◆ RECORD EXCERPTS ◆
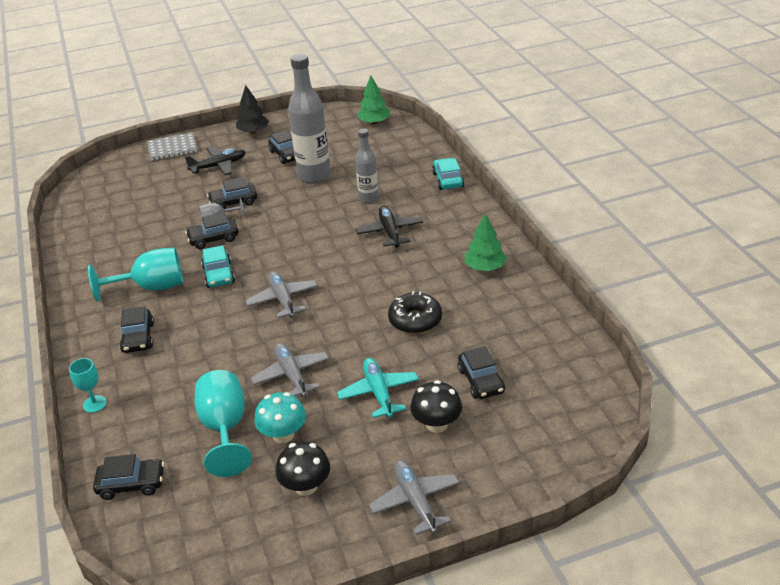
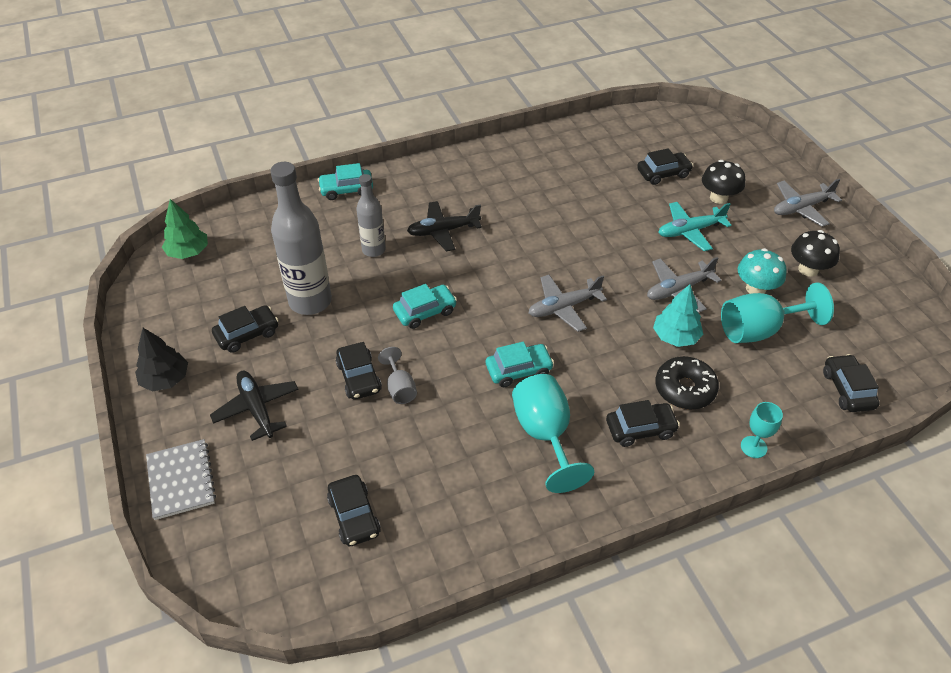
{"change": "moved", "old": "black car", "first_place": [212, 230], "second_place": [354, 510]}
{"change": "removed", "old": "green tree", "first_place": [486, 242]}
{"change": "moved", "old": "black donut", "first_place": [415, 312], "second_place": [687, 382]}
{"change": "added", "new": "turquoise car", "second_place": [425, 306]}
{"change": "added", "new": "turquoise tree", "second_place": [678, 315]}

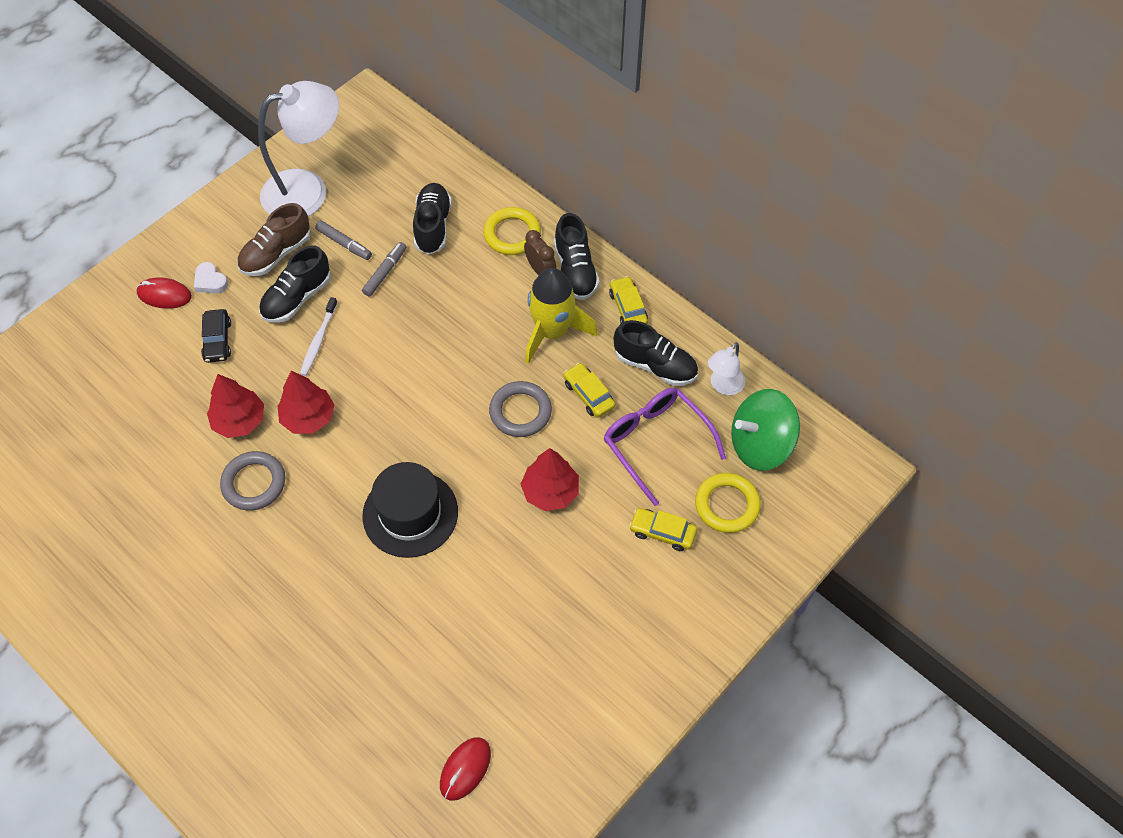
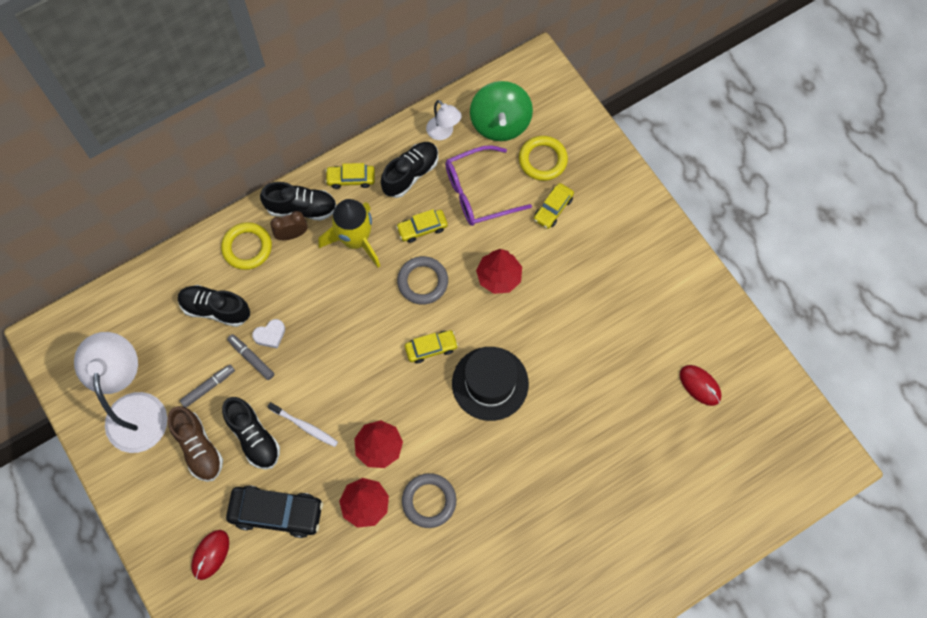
{"change": "moved", "old": "white heart", "first_place": [211, 277], "second_place": [268, 334]}
{"change": "resized", "old": "black car", "first_place": [216, 336], "second_place": [274, 511], "factor": 1.71}
{"change": "added", "new": "yellow car", "second_place": [431, 346]}

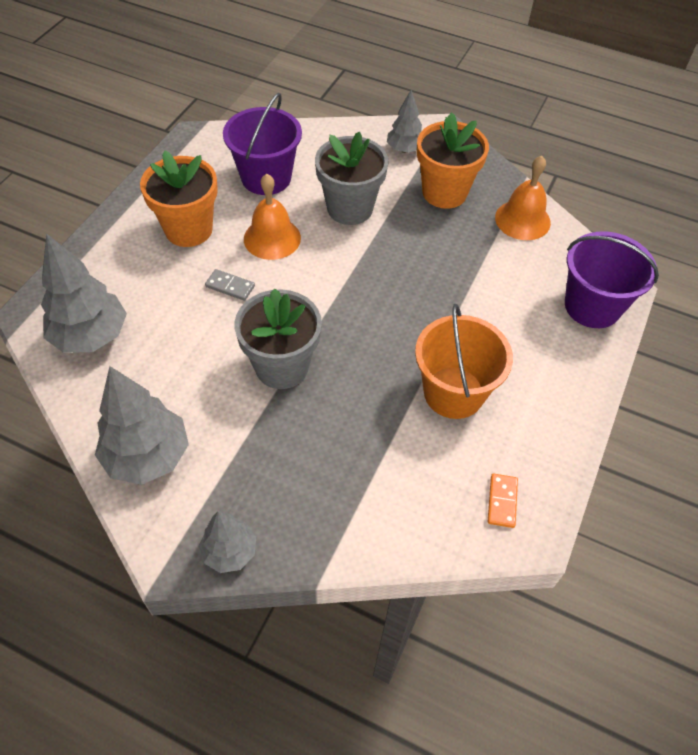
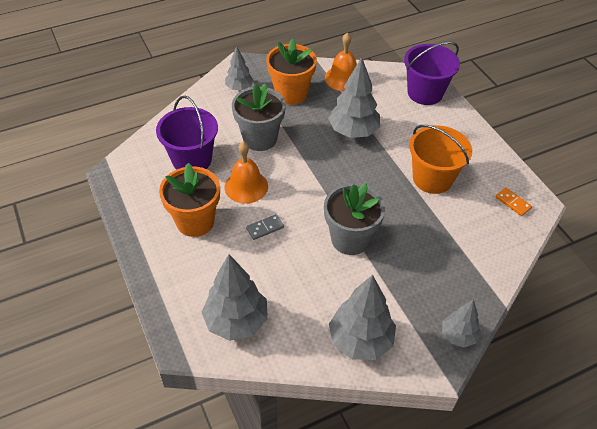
{"change": "added", "new": "grey tree", "second_place": [354, 97]}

◆ THE PROBLEM ◆
Omit the pictures and print the listing exactly.

◆ ANSWER FOR THIS EXERCISE ◆
{"change": "moved", "old": "black car", "first_place": [212, 230], "second_place": [354, 510]}
{"change": "removed", "old": "green tree", "first_place": [486, 242]}
{"change": "moved", "old": "black donut", "first_place": [415, 312], "second_place": [687, 382]}
{"change": "added", "new": "turquoise car", "second_place": [425, 306]}
{"change": "added", "new": "turquoise tree", "second_place": [678, 315]}

{"change": "moved", "old": "white heart", "first_place": [211, 277], "second_place": [268, 334]}
{"change": "resized", "old": "black car", "first_place": [216, 336], "second_place": [274, 511], "factor": 1.71}
{"change": "added", "new": "yellow car", "second_place": [431, 346]}

{"change": "added", "new": "grey tree", "second_place": [354, 97]}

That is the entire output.